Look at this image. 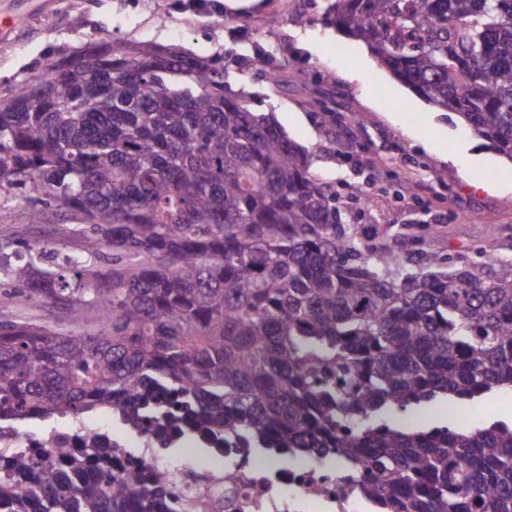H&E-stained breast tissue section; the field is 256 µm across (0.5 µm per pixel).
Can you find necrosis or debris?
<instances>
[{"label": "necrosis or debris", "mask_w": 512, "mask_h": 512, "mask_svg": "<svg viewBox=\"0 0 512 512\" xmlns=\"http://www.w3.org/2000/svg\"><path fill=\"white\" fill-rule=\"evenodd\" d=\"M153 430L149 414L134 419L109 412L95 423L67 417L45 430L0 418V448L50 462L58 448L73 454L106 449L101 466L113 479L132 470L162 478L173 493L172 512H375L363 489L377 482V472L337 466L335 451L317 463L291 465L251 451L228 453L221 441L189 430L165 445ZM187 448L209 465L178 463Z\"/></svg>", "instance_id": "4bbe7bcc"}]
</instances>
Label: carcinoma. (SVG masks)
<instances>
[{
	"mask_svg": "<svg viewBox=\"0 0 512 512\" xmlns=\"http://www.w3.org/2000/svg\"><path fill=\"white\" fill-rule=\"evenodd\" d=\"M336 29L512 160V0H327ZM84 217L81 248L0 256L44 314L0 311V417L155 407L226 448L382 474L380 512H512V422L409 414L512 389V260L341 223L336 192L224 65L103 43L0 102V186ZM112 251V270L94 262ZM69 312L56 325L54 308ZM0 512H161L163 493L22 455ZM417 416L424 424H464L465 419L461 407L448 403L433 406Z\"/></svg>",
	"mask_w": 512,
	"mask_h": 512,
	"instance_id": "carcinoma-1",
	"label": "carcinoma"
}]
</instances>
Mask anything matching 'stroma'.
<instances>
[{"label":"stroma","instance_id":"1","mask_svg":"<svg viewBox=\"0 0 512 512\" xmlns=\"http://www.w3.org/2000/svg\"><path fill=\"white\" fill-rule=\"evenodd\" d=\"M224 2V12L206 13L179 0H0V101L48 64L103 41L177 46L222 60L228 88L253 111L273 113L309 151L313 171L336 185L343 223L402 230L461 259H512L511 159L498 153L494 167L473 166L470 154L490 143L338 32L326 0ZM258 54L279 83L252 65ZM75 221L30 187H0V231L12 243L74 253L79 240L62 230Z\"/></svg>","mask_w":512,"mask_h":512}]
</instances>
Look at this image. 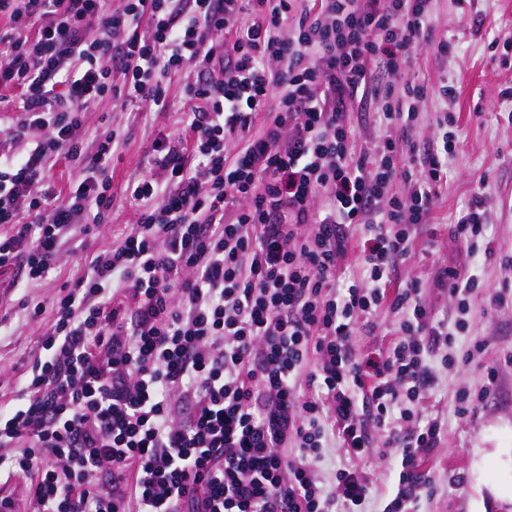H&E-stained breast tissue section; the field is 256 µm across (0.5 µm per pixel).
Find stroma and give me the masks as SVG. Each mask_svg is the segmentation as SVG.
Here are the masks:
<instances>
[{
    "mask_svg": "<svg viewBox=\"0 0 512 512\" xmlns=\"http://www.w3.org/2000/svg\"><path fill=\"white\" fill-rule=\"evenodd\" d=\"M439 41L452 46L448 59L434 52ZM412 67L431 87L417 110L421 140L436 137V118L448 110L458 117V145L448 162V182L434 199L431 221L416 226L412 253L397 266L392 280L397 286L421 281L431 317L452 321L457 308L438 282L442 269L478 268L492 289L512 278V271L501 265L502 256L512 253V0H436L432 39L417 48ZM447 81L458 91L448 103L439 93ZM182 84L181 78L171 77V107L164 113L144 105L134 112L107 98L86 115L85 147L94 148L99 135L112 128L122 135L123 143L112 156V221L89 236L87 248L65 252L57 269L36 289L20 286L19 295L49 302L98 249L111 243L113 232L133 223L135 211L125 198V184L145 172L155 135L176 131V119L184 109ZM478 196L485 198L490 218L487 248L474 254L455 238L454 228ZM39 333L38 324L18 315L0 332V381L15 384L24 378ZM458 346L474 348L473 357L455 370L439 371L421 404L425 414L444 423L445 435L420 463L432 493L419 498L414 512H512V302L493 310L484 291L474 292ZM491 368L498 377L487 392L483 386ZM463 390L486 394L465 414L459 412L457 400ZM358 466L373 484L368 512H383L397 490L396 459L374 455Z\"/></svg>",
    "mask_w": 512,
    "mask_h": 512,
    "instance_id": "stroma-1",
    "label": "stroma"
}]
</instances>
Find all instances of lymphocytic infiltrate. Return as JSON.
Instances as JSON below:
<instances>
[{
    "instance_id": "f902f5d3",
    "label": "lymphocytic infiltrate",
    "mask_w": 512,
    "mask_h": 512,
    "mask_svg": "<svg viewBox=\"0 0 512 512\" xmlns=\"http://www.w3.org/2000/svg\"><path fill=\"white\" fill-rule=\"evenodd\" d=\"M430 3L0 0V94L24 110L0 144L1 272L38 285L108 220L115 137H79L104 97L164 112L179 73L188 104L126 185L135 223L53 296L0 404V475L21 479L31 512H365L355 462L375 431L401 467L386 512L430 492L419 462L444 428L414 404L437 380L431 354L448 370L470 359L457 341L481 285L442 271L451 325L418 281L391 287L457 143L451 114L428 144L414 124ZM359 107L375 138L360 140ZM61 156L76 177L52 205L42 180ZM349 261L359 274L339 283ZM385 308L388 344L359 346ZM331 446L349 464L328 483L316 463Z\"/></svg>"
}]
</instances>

..........

Do this: Copy, from the material above, each line in which the string "debris" occurs.

Solution to the problem:
Can you find necrosis or debris?
[{"label": "necrosis or debris", "mask_w": 512, "mask_h": 512, "mask_svg": "<svg viewBox=\"0 0 512 512\" xmlns=\"http://www.w3.org/2000/svg\"><path fill=\"white\" fill-rule=\"evenodd\" d=\"M153 430L149 414L134 419L109 412L95 423L67 417L45 430L0 418V448L50 462L58 448L73 454L106 449L101 466L113 479L132 470L162 478L173 493L172 512H375L363 489L377 482V472L337 466L335 451L317 463L291 465L251 451L228 453L221 441L189 430L165 445ZM187 448L209 465L178 463Z\"/></svg>", "instance_id": "4bbe7bcc"}]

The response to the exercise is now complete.